# What is expected
The exercise calls for a faithful copy of all the data.

# Records supplied
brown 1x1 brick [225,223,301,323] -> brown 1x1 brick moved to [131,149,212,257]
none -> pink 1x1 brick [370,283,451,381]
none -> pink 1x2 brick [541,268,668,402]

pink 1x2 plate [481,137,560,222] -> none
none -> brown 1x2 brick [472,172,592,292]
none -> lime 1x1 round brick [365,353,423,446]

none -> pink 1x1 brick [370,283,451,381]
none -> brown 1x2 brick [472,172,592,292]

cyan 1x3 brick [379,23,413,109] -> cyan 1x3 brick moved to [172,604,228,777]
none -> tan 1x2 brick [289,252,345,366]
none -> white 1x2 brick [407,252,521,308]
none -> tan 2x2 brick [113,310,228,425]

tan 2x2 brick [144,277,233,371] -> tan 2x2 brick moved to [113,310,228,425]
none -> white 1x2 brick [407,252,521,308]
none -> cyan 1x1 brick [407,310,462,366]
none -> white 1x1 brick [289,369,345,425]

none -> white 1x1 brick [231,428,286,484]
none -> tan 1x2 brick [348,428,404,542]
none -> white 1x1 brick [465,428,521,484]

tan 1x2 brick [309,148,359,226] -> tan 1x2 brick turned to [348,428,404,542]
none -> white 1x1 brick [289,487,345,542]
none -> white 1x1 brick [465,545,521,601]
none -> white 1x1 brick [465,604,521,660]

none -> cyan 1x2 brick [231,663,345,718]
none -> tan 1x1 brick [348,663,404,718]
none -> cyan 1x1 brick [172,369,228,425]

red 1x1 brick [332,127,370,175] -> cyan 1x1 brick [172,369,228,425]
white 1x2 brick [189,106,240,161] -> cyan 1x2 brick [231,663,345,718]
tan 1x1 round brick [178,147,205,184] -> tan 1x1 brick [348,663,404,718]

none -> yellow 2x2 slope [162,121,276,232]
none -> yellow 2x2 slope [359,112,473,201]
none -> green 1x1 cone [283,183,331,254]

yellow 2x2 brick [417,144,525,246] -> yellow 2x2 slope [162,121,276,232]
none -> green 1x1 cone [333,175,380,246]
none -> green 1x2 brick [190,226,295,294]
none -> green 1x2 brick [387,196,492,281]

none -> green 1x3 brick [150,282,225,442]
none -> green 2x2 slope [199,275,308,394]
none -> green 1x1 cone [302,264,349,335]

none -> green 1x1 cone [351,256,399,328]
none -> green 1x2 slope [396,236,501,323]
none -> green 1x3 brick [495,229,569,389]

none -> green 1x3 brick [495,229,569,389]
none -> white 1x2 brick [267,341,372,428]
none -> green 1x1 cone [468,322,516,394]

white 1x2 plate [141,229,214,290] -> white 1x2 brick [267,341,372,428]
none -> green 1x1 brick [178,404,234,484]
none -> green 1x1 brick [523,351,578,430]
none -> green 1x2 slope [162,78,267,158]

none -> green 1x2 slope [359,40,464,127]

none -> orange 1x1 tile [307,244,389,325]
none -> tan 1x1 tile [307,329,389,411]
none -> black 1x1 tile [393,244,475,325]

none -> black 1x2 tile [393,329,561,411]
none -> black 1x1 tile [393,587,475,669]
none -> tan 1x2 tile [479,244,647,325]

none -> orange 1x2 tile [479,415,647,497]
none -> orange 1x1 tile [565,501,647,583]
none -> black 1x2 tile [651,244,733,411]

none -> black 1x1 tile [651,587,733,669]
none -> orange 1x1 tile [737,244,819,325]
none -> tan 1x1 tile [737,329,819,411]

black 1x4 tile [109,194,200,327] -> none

# Task answer
brown 1x1 brick [225,223,301,323] -> brown 1x1 brick moved to [131,149,212,257]
none -> pink 1x1 brick [370,283,451,381]
none -> pink 1x2 brick [541,268,668,402]

pink 1x2 plate [481,137,560,222] -> none
none -> brown 1x2 brick [472,172,592,292]
none -> lime 1x1 round brick [365,353,423,446]

none -> pink 1x1 brick [370,283,451,381]
none -> brown 1x2 brick [472,172,592,292]

cyan 1x3 brick [379,23,413,109] -> cyan 1x3 brick moved to [172,604,228,777]
none -> tan 1x2 brick [289,252,345,366]
none -> white 1x2 brick [407,252,521,308]
none -> tan 2x2 brick [113,310,228,425]

tan 2x2 brick [144,277,233,371] -> tan 2x2 brick moved to [113,310,228,425]
none -> white 1x2 brick [407,252,521,308]
none -> cyan 1x1 brick [407,310,462,366]
none -> white 1x1 brick [289,369,345,425]

none -> white 1x1 brick [231,428,286,484]
none -> tan 1x2 brick [348,428,404,542]
none -> white 1x1 brick [465,428,521,484]

tan 1x2 brick [309,148,359,226] -> tan 1x2 brick turned to [348,428,404,542]
none -> white 1x1 brick [289,487,345,542]
none -> white 1x1 brick [465,545,521,601]
none -> white 1x1 brick [465,604,521,660]

none -> cyan 1x2 brick [231,663,345,718]
none -> tan 1x1 brick [348,663,404,718]
none -> cyan 1x1 brick [172,369,228,425]

red 1x1 brick [332,127,370,175] -> cyan 1x1 brick [172,369,228,425]
white 1x2 brick [189,106,240,161] -> cyan 1x2 brick [231,663,345,718]
tan 1x1 round brick [178,147,205,184] -> tan 1x1 brick [348,663,404,718]

none -> yellow 2x2 slope [162,121,276,232]
none -> yellow 2x2 slope [359,112,473,201]
none -> green 1x1 cone [283,183,331,254]

yellow 2x2 brick [417,144,525,246] -> yellow 2x2 slope [162,121,276,232]
none -> green 1x1 cone [333,175,380,246]
none -> green 1x2 brick [190,226,295,294]
none -> green 1x2 brick [387,196,492,281]

none -> green 1x3 brick [150,282,225,442]
none -> green 2x2 slope [199,275,308,394]
none -> green 1x1 cone [302,264,349,335]

none -> green 1x1 cone [351,256,399,328]
none -> green 1x2 slope [396,236,501,323]
none -> green 1x3 brick [495,229,569,389]

none -> green 1x3 brick [495,229,569,389]
none -> white 1x2 brick [267,341,372,428]
none -> green 1x1 cone [468,322,516,394]

white 1x2 plate [141,229,214,290] -> white 1x2 brick [267,341,372,428]
none -> green 1x1 brick [178,404,234,484]
none -> green 1x1 brick [523,351,578,430]
none -> green 1x2 slope [162,78,267,158]

none -> green 1x2 slope [359,40,464,127]

none -> orange 1x1 tile [307,244,389,325]
none -> tan 1x1 tile [307,329,389,411]
none -> black 1x1 tile [393,244,475,325]

none -> black 1x2 tile [393,329,561,411]
none -> black 1x1 tile [393,587,475,669]
none -> tan 1x2 tile [479,244,647,325]

none -> orange 1x2 tile [479,415,647,497]
none -> orange 1x1 tile [565,501,647,583]
none -> black 1x2 tile [651,244,733,411]

none -> black 1x1 tile [651,587,733,669]
none -> orange 1x1 tile [737,244,819,325]
none -> tan 1x1 tile [737,329,819,411]

black 1x4 tile [109,194,200,327] -> none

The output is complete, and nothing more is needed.